*** Data supplied Section Begins ***
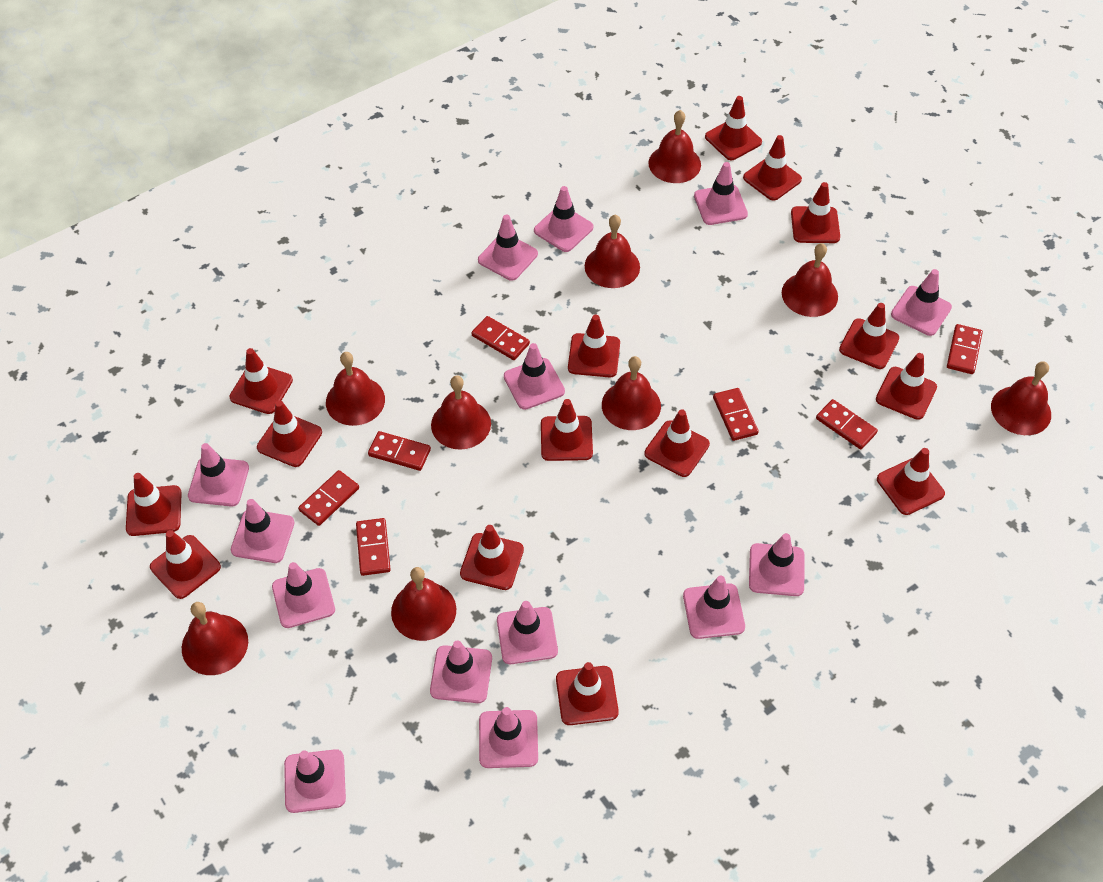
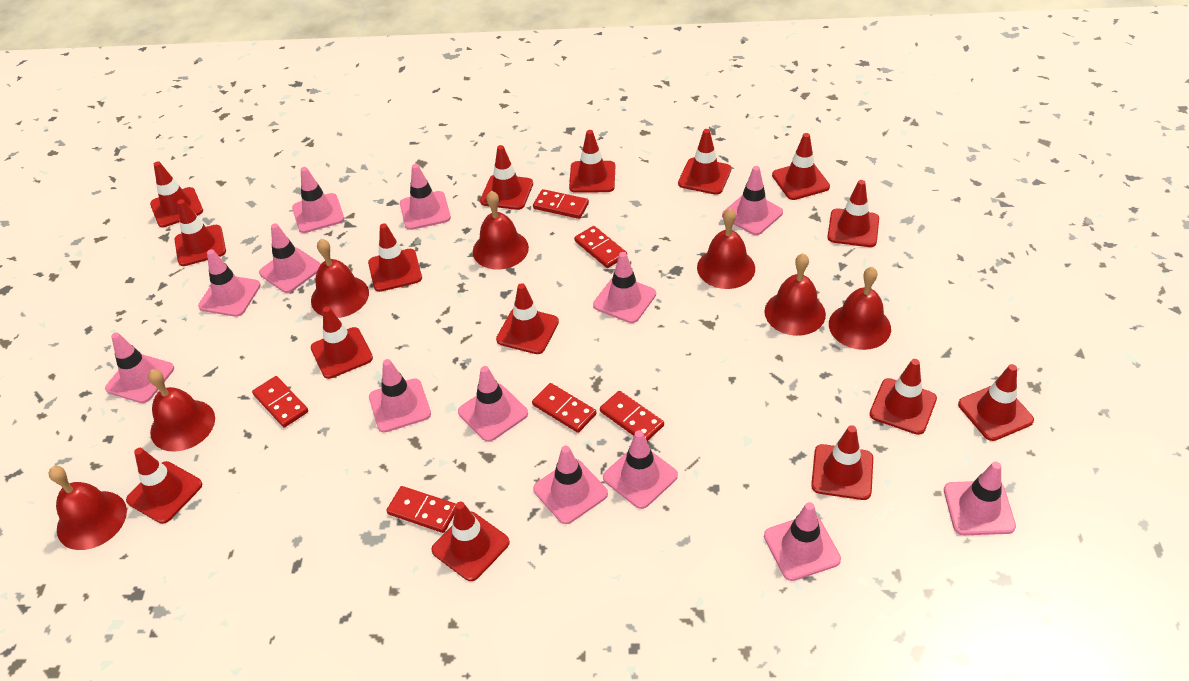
pink traffic cone: 14 -> 13
red bell: 9 -> 7
red domino: 7 -> 6

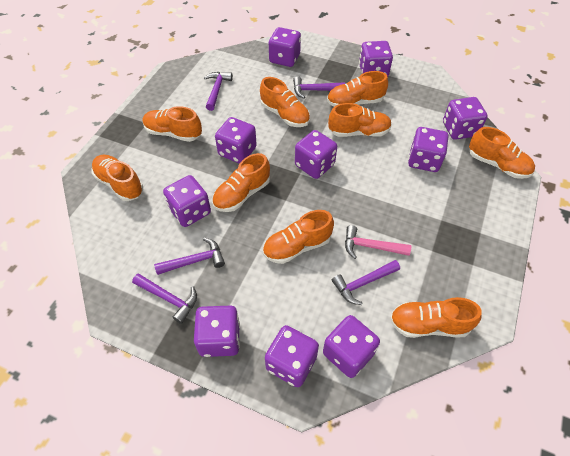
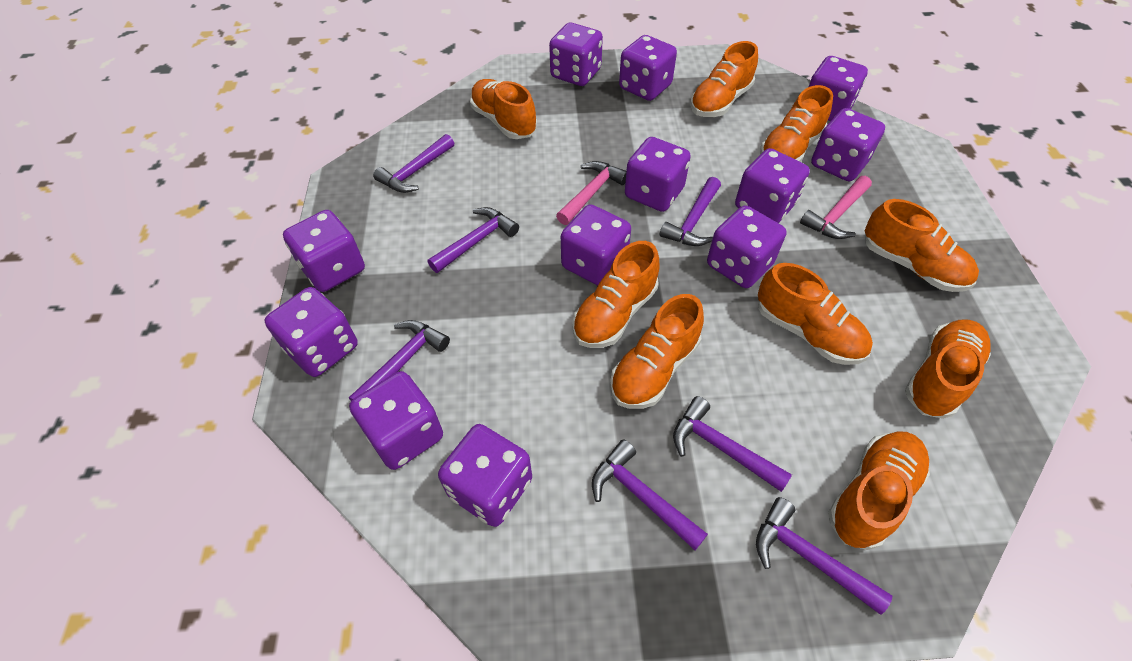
pink hammer: 1 -> 2
purple dice: 10 -> 12
purple hammer: 5 -> 7

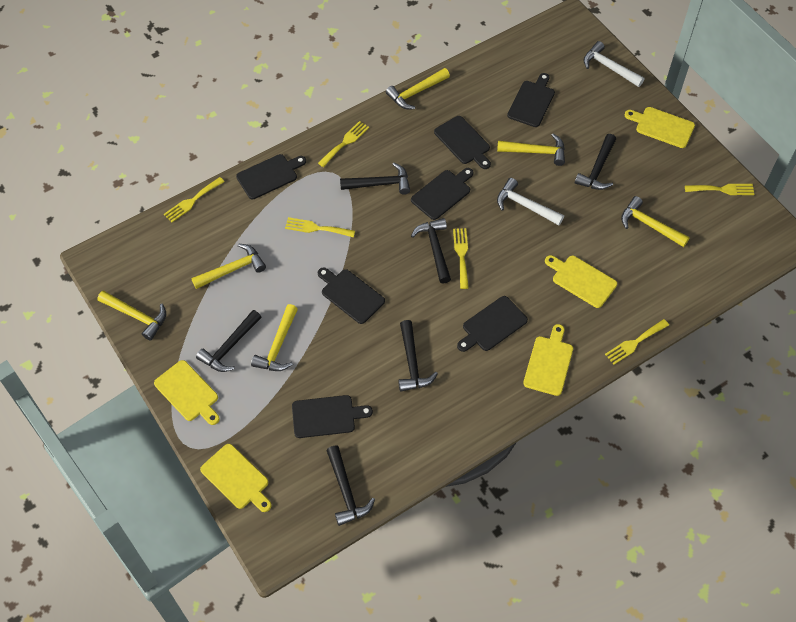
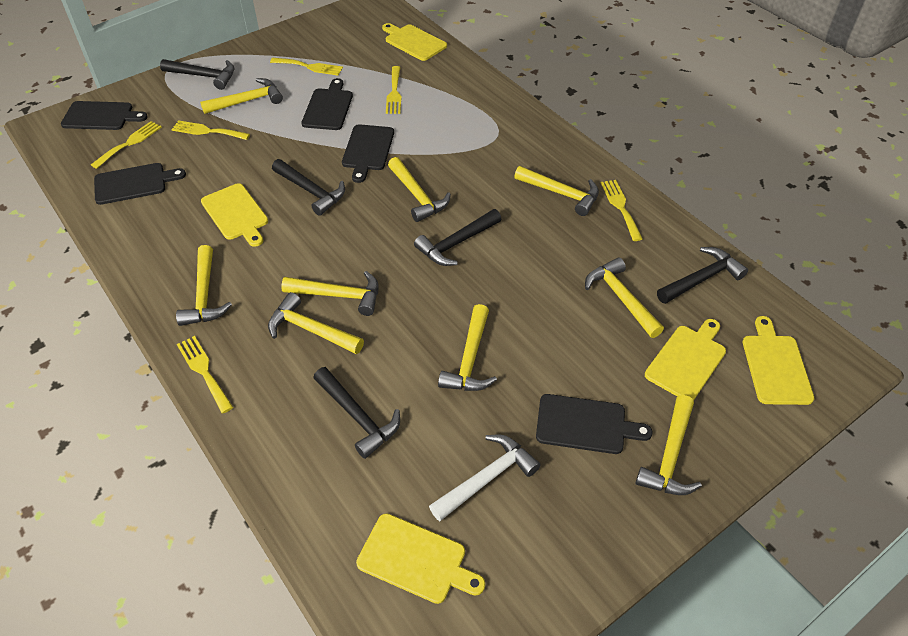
black cutting board: 7 -> 5
black hammer: 6 -> 5
white hammer: 2 -> 1
yellow hammer: 6 -> 9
*** Data supplied Section Ends ***
Exercise objective → Only a number is wanted: how many lines of the material above hold "hammer"?

Response to this exercise → 5